» Task to complete: Once every line containing "yellow" has been counted, report the total for the data and nothing else.
[Data records]
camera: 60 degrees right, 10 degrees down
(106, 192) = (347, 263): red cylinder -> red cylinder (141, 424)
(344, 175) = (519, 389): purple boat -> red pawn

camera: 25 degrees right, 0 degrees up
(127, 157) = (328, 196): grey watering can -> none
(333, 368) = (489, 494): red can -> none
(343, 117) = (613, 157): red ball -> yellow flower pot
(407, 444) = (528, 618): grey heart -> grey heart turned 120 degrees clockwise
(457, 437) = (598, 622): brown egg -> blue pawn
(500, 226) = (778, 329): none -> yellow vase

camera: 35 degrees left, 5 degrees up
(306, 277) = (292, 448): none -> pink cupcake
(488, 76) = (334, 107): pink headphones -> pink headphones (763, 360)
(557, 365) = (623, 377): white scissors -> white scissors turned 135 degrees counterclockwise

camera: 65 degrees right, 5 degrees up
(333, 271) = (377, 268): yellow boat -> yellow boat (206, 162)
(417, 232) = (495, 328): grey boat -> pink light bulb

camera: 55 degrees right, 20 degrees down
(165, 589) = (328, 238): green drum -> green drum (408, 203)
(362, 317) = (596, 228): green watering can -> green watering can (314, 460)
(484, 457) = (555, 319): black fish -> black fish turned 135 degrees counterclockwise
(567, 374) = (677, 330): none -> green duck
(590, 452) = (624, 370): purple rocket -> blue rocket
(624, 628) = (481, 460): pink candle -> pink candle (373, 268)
[/Data records]
» Task response: 3